## Task requirements:
Only the stretch below from the line holding "RADIO pin CSN: D5 -> A4" through the line holding "SERVO3: DS3218 -> MG996R" should be restated, word for word and with both ends included; pictures stay out.

## Material provided:
• • • • • • •

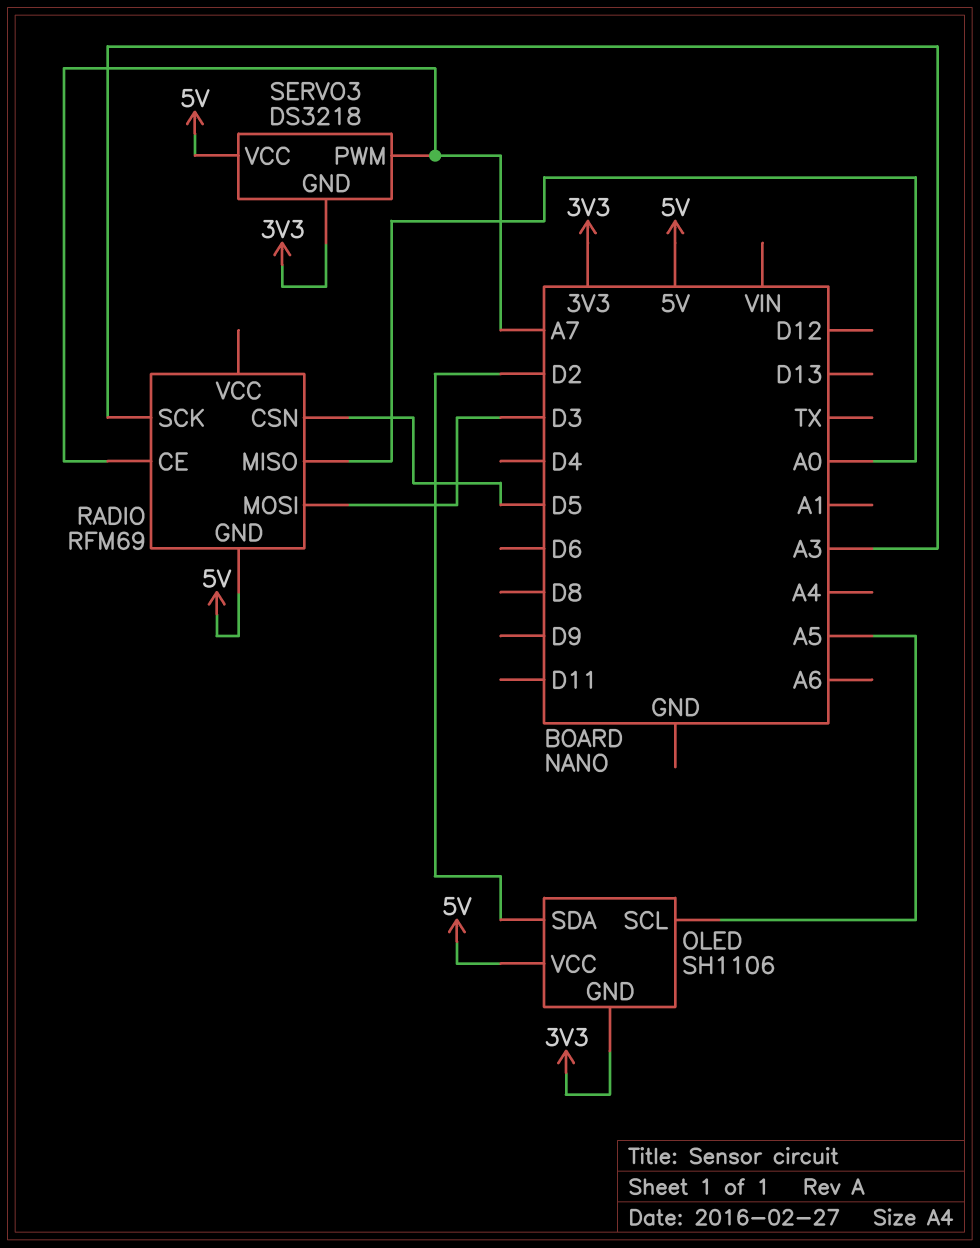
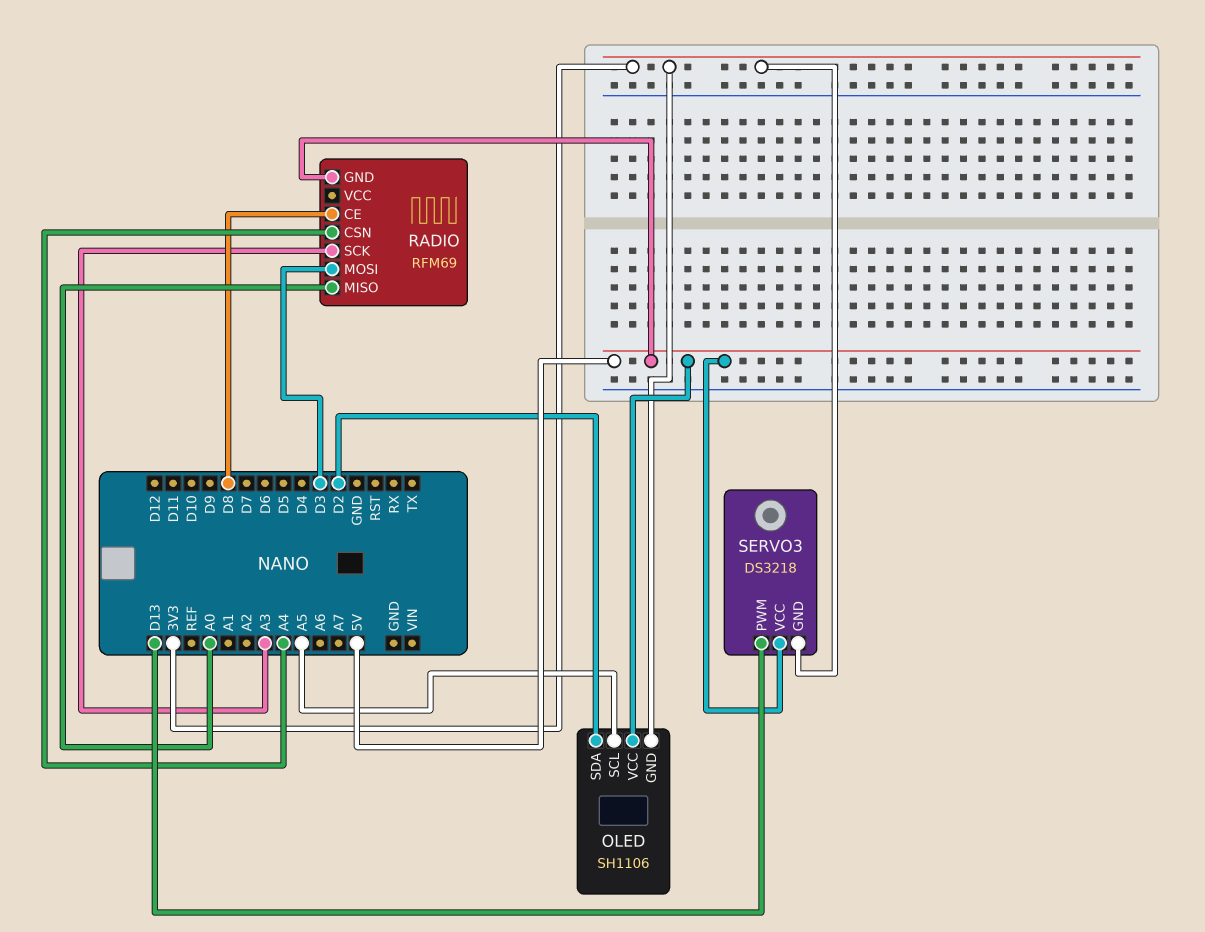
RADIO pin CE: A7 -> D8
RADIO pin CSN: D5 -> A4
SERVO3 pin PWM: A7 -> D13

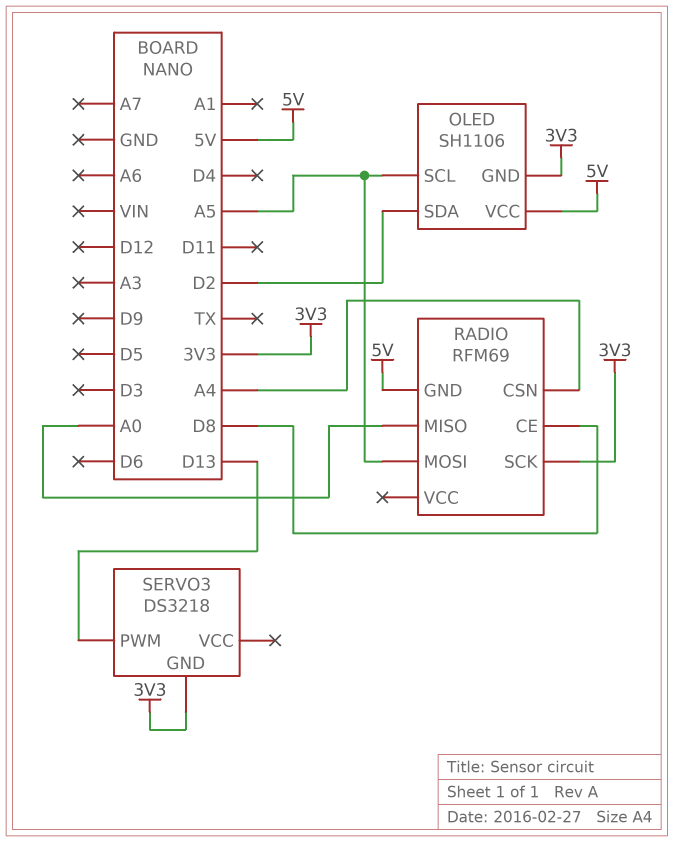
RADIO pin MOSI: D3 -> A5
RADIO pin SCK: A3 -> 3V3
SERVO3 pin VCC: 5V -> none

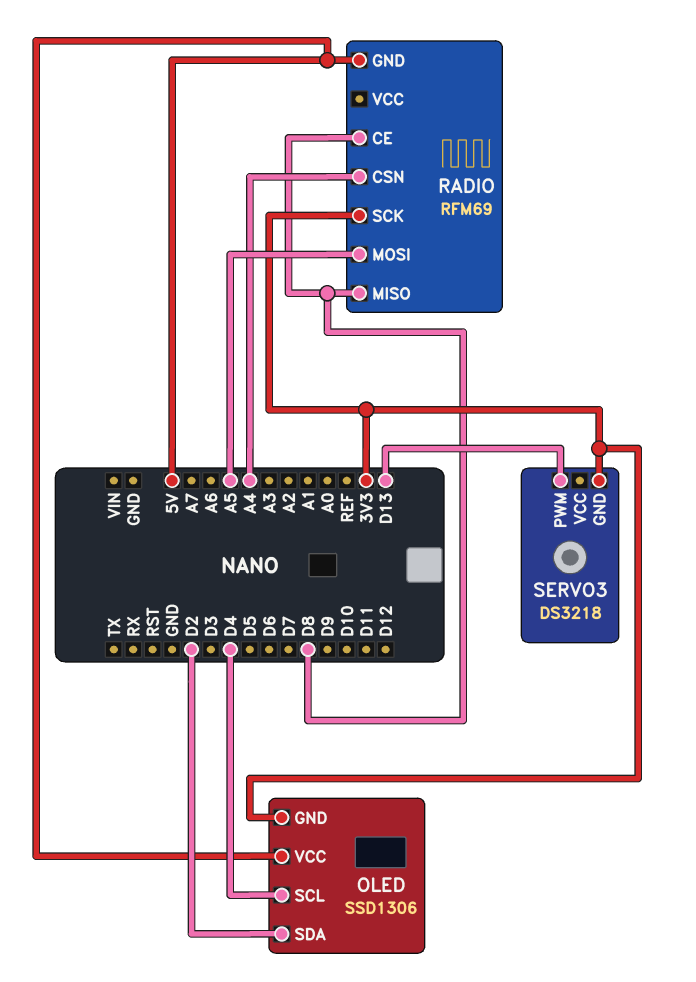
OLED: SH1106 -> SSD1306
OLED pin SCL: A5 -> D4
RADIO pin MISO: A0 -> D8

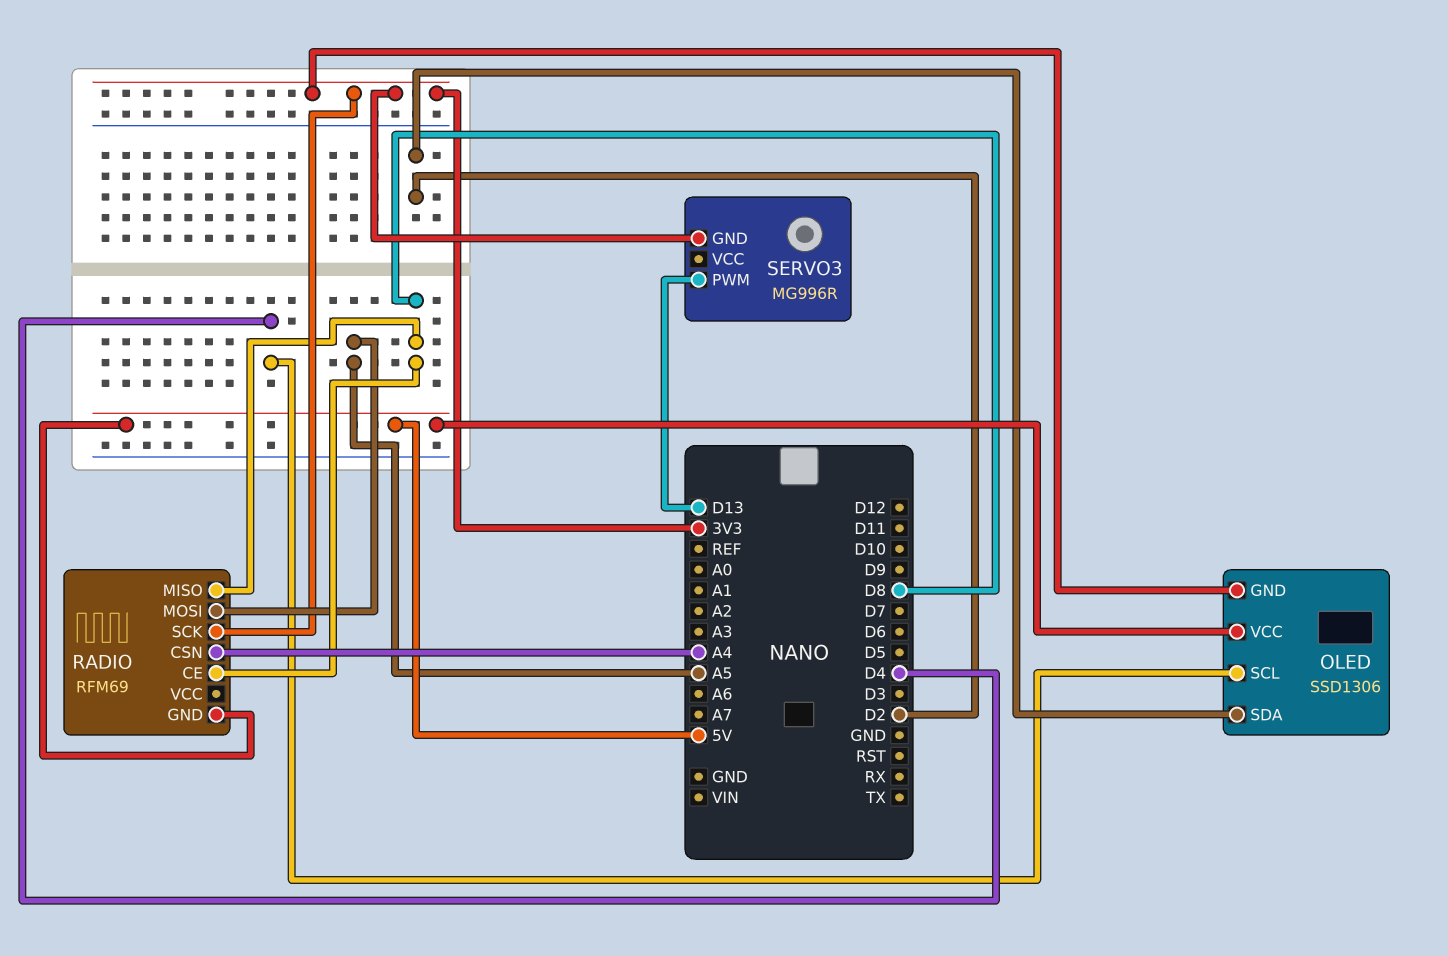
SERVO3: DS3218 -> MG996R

• • • • • • •

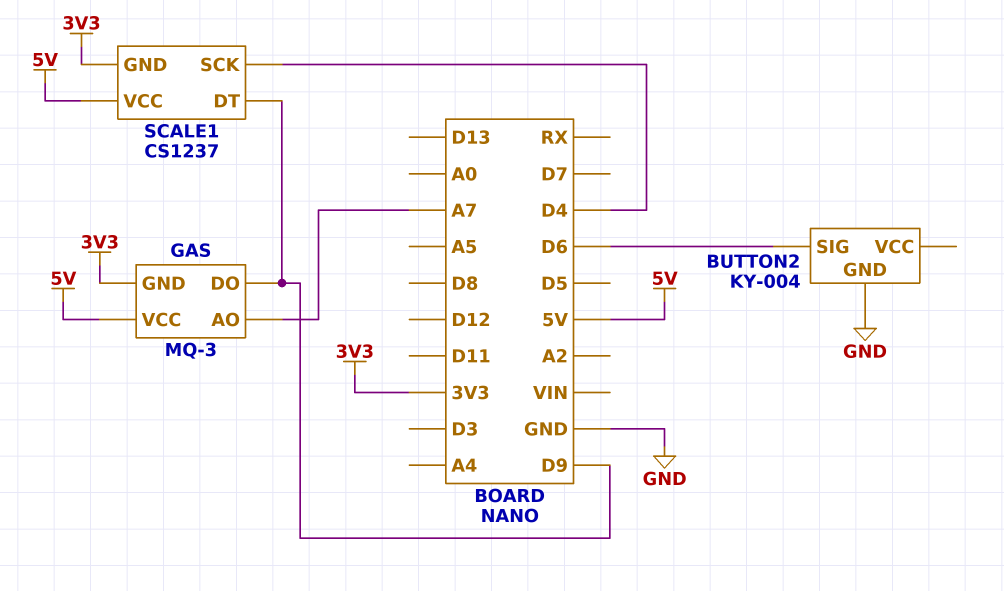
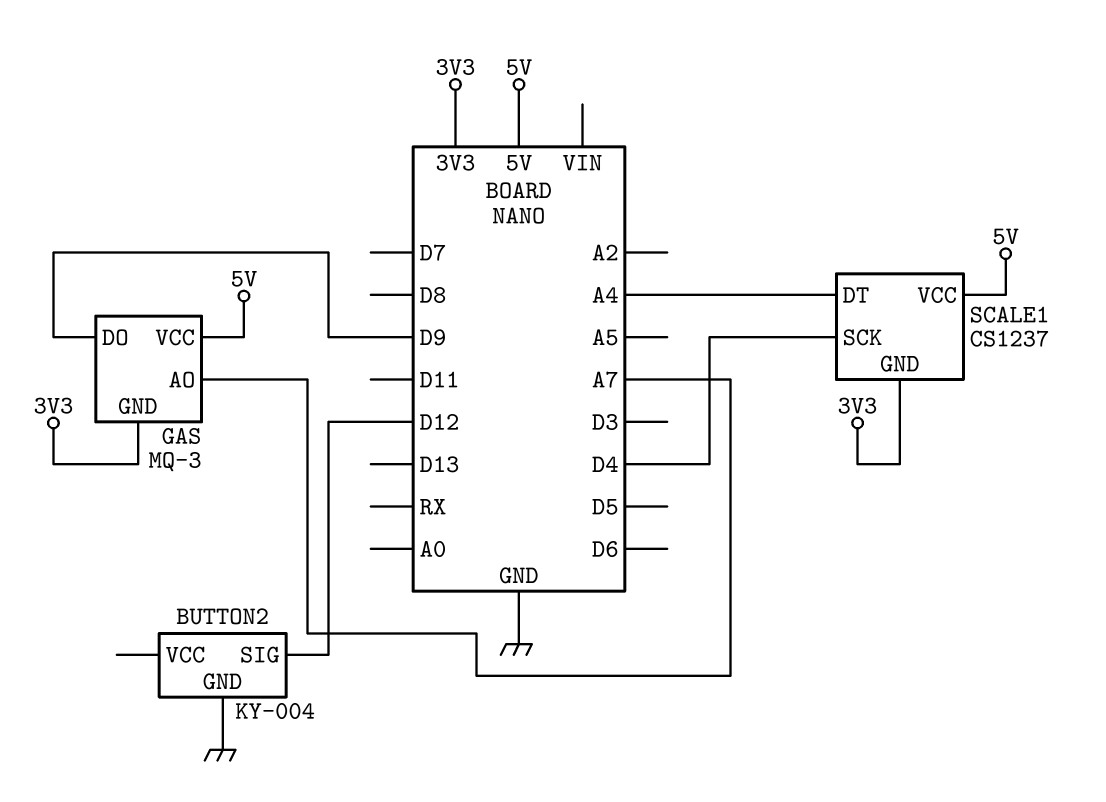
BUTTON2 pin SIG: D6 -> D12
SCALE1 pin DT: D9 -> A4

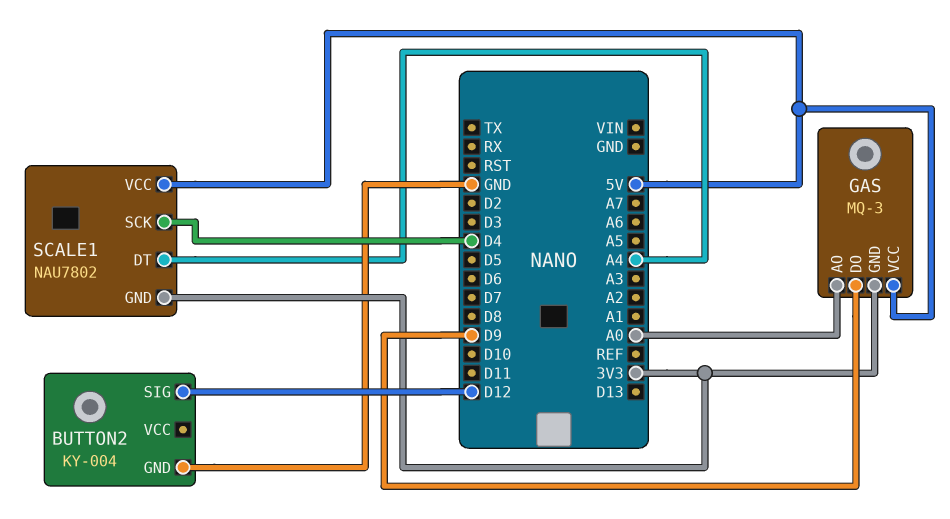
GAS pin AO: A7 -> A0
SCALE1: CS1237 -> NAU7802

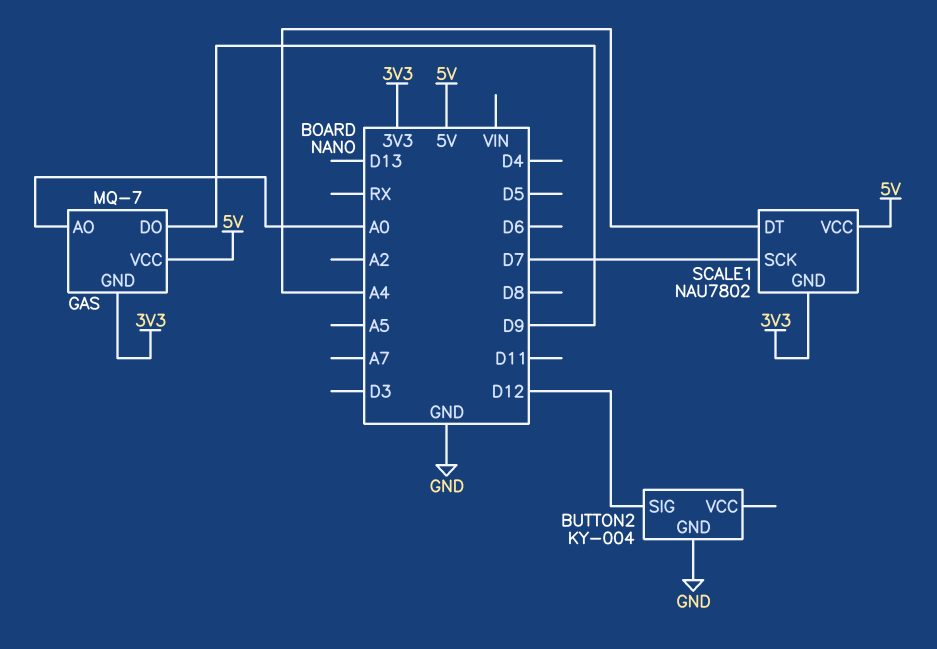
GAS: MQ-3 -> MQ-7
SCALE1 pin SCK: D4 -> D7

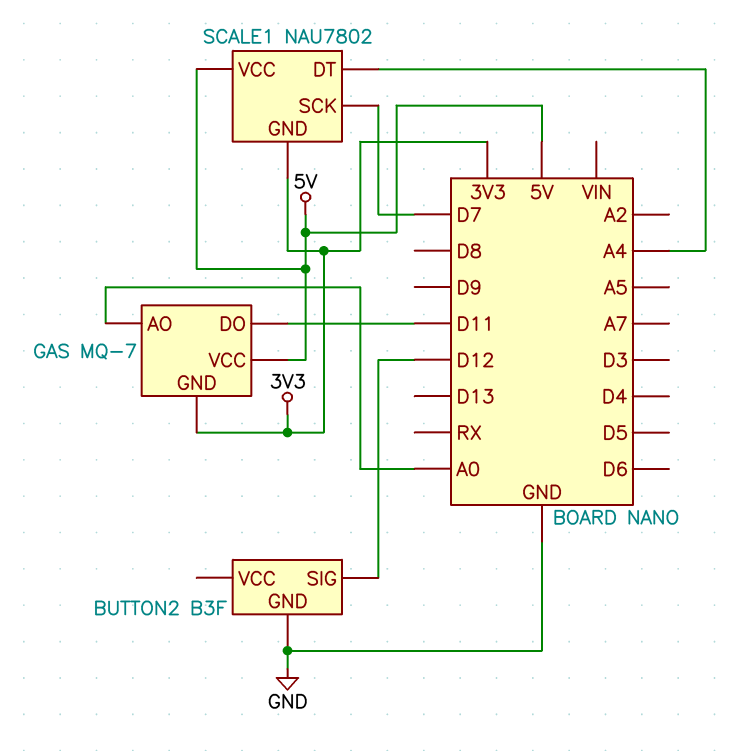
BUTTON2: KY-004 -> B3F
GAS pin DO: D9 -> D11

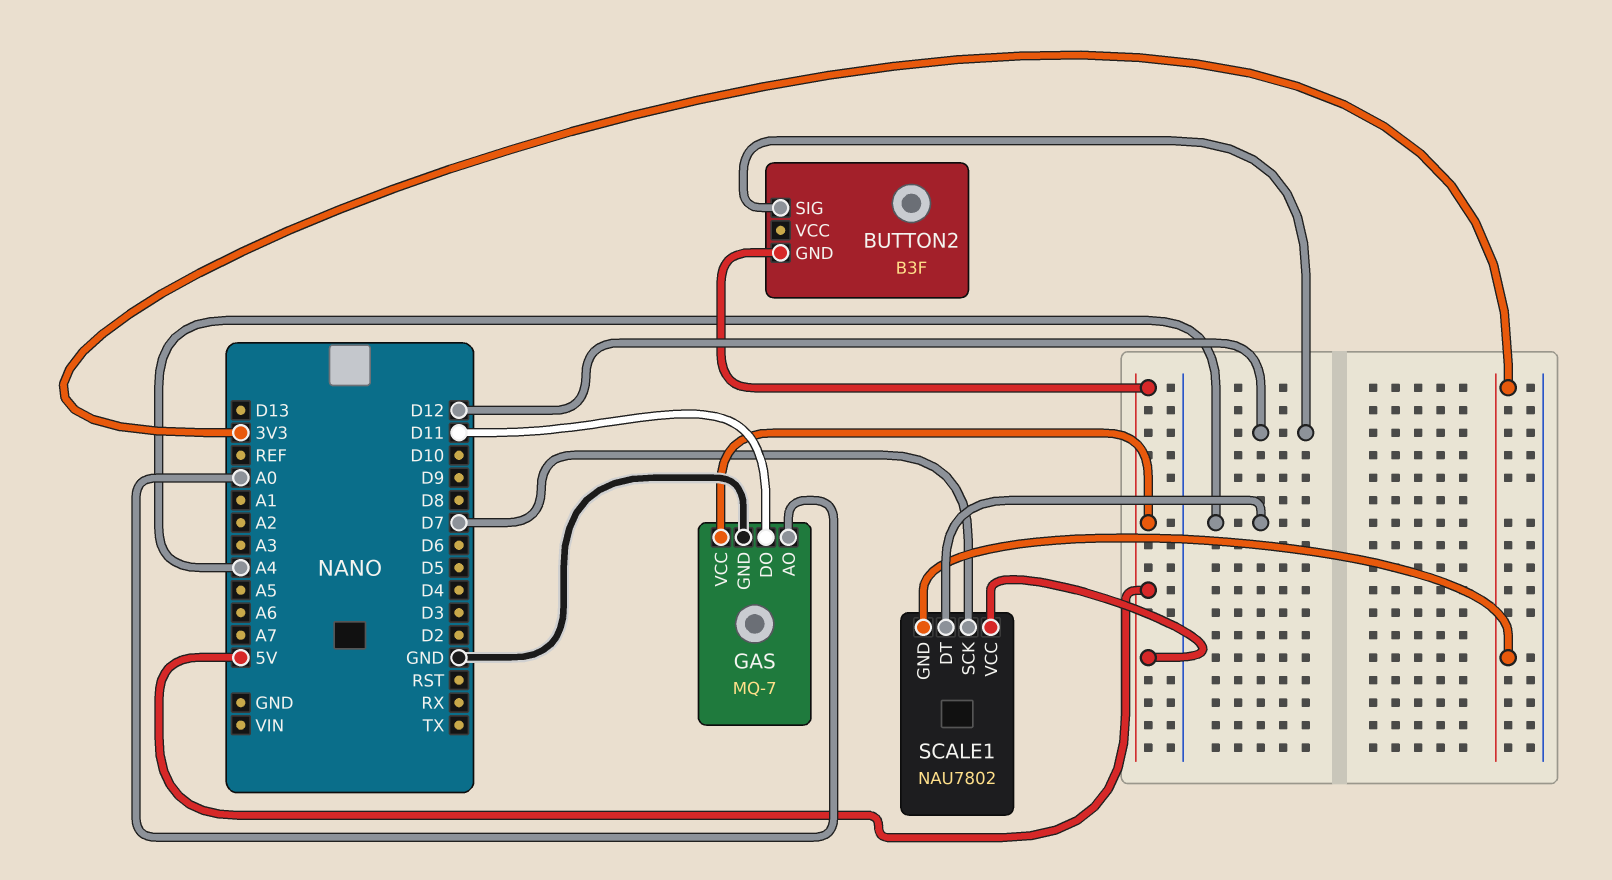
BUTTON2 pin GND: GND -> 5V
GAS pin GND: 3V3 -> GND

• • • • • • •

## Solution to this problem:
RADIO pin CSN: D5 -> A4
SERVO3 pin PWM: A7 -> D13

RADIO pin MOSI: D3 -> A5
RADIO pin SCK: A3 -> 3V3
SERVO3 pin VCC: 5V -> none

OLED: SH1106 -> SSD1306
OLED pin SCL: A5 -> D4
RADIO pin MISO: A0 -> D8

SERVO3: DS3218 -> MG996R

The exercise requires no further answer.